Task instructions ::
Nothing but the lines from the top of the records through the line with "moved | Glocke/orange" should be returned, exactly, and without pictures.

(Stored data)
——

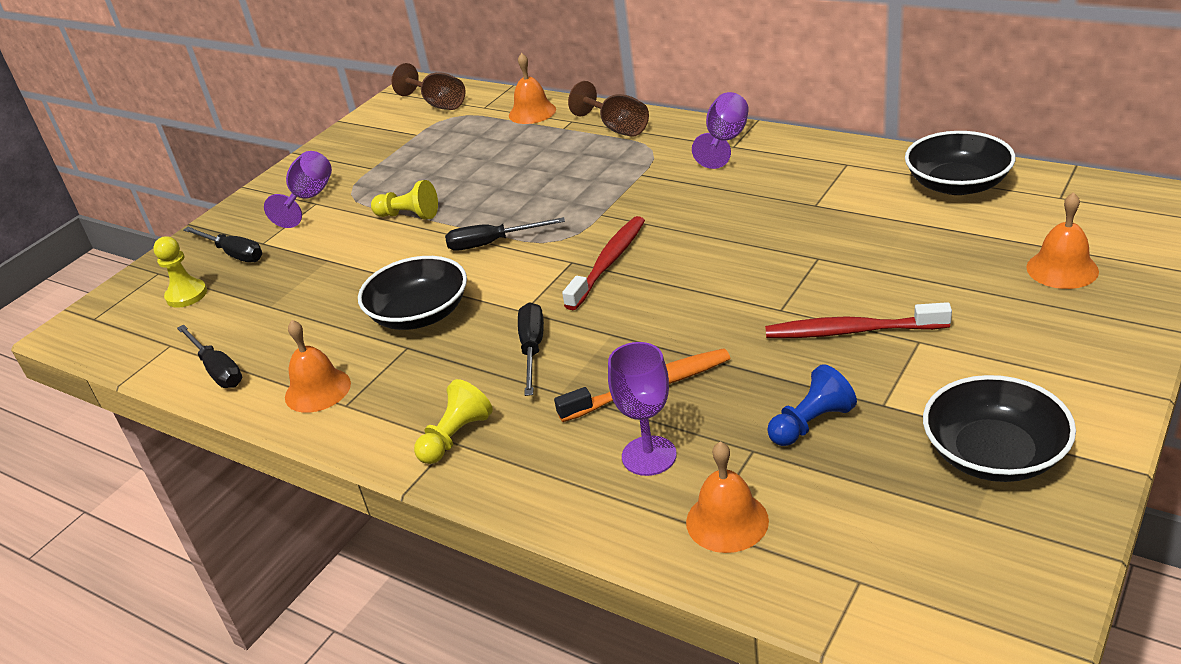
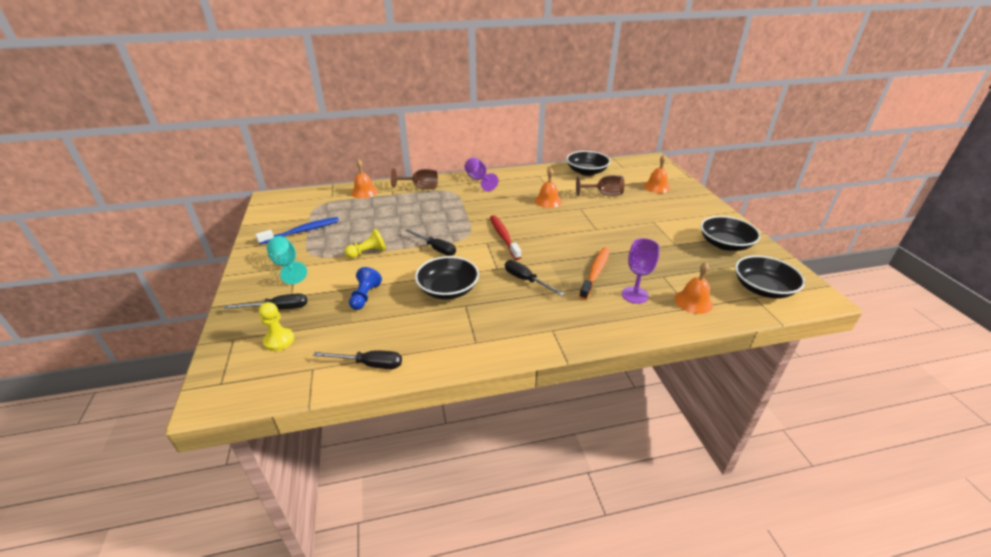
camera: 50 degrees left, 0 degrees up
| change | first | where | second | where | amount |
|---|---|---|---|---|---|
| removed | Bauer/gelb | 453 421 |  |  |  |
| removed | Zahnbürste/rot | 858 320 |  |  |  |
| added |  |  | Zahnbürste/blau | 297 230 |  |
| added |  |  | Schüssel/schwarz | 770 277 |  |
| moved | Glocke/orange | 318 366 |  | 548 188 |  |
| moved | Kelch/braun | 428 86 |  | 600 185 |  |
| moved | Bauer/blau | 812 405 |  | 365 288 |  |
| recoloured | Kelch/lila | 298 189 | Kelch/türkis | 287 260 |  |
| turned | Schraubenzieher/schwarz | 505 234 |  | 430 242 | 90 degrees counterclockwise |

——

Reply ::
camera: 50 degrees left, 0 degrees up
| change | first | where | second | where | amount |
|---|---|---|---|---|---|
| removed | Bauer/gelb | 453 421 |  |  |  |
| removed | Zahnbürste/rot | 858 320 |  |  |  |
| added |  |  | Zahnbürste/blau | 297 230 |  |
| added |  |  | Schüssel/schwarz | 770 277 |  |
| moved | Glocke/orange | 318 366 |  | 548 188 |  |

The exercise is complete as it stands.